Problem details:
Swap "centreline" for "center line" throughout the material below, leaving everything else as it is, and write it out again without the pictures.

* * *

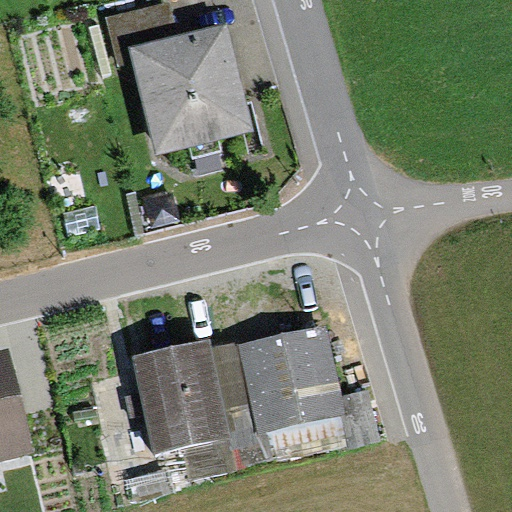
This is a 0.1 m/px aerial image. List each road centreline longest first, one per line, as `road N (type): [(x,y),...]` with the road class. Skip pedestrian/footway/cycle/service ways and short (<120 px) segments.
road 1 (unclassified): [(361,217),(0,301)]
road 2 (unclassified): [(448,511),(361,217)]
road 3 (residential): [(361,217),(296,0)]
road 4 (unclassified): [(511,200),(361,217)]
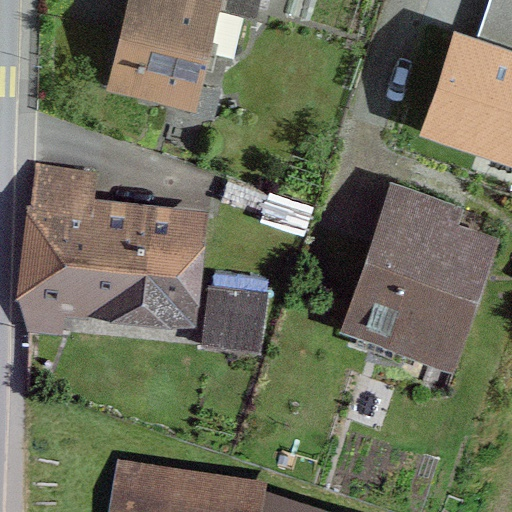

* * *

The result:
This is a 0.1 m/px aerial image. List each road center line longest first, one per line, as `road N (type): [(x,y),...]` with the road class. Skip pedestrian/footway/cycle/service ways and short (<120 px) segments.
road 1 (unclassified): [(361,217),(0,301)]
road 2 (unclassified): [(448,511),(361,217)]
road 3 (residential): [(361,217),(296,0)]
road 4 (unclassified): [(511,200),(361,217)]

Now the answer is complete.